Records provided
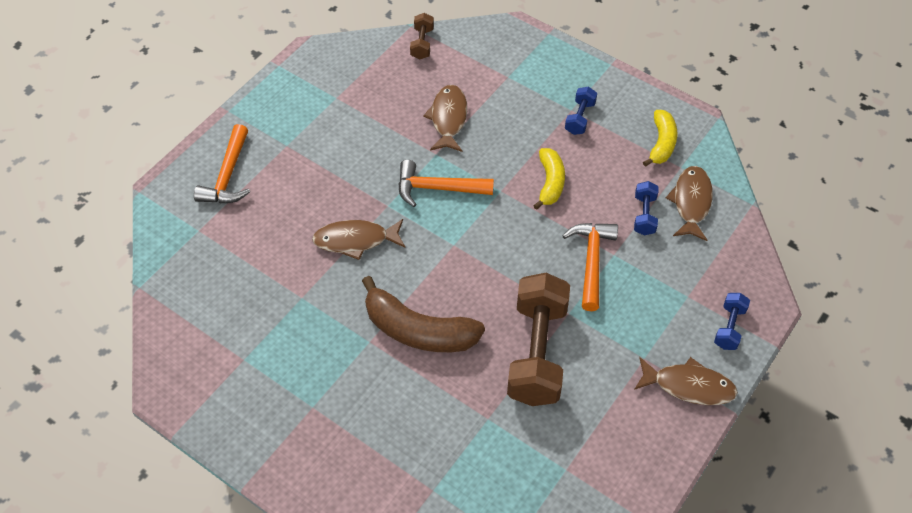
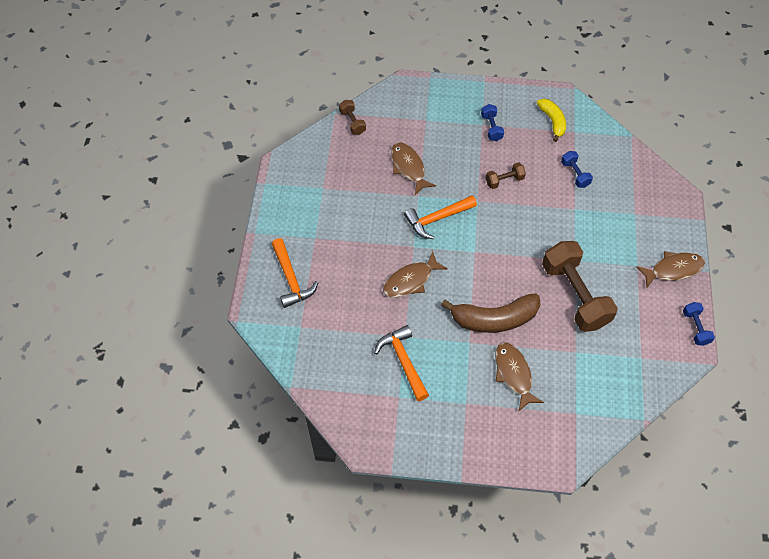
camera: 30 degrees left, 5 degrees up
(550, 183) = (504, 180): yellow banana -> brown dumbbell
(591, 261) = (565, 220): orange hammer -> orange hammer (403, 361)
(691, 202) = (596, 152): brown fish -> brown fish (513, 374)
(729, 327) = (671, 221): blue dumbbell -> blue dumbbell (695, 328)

What the task requires
Hand over the entries again, exactly as written and without the pictures.

Answer to this task
camera: 30 degrees left, 5 degrees up
(550, 183) = (504, 180): yellow banana -> brown dumbbell
(591, 261) = (565, 220): orange hammer -> orange hammer (403, 361)
(691, 202) = (596, 152): brown fish -> brown fish (513, 374)
(729, 327) = (671, 221): blue dumbbell -> blue dumbbell (695, 328)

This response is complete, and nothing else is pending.